**YOUR ASSIGNMENT:** The word "brown" appears in some lines of the records below; state how many lines, and nothing else.

**RECORD EXTRACTS:**
● ● ●

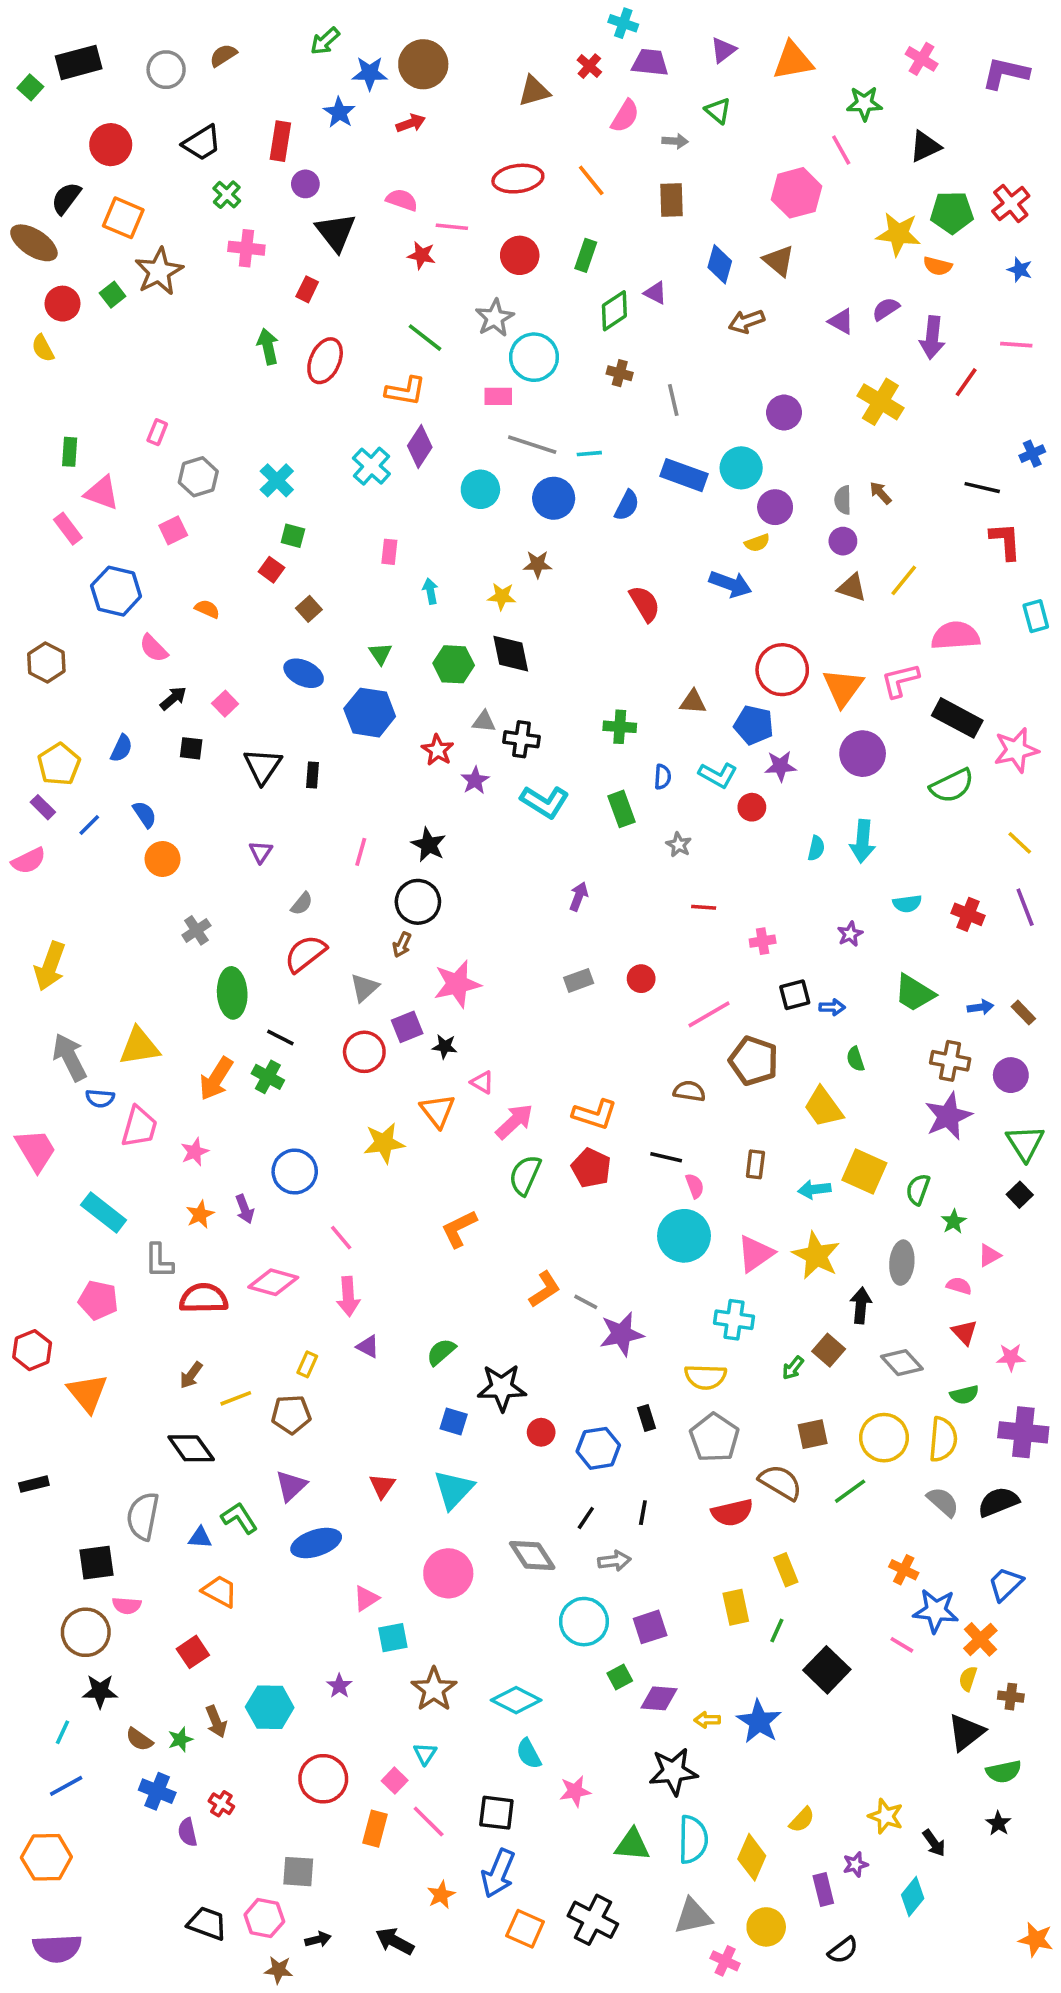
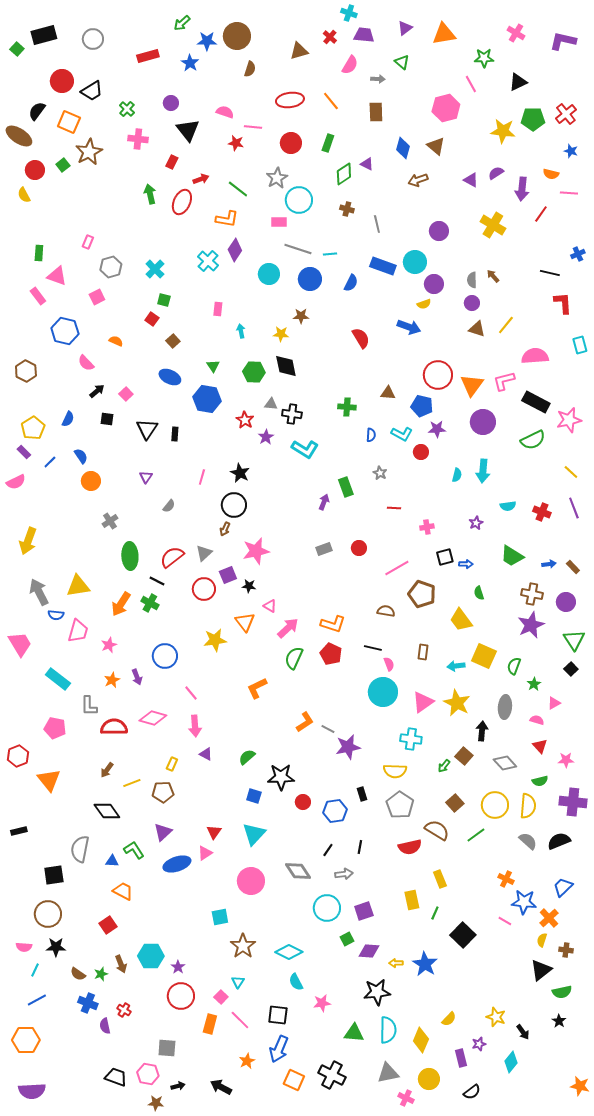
brown semicircle: (223, 55) -> (250, 69), moved, turned 140
red arrow: (411, 123) -> (201, 179), moved
red rectangle: (280, 141) -> (148, 56), moved, turned 65
black trapezoid: (202, 143) -> (92, 91), moved
orange semicircle: (938, 266) -> (551, 174), moved
green rectangle: (621, 809) -> (346, 487), moved
red semicircle: (305, 954) -> (172, 557), moved
brown square: (813, 1434) -> (455, 803), turned -30
pink triangle: (366, 1598) -> (205, 853), moved
pink semicircle: (127, 1605) -> (24, 947), moved
purple star: (339, 1686) -> (178, 967), moved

● ● ●

**YOUR SOLUTION:** 2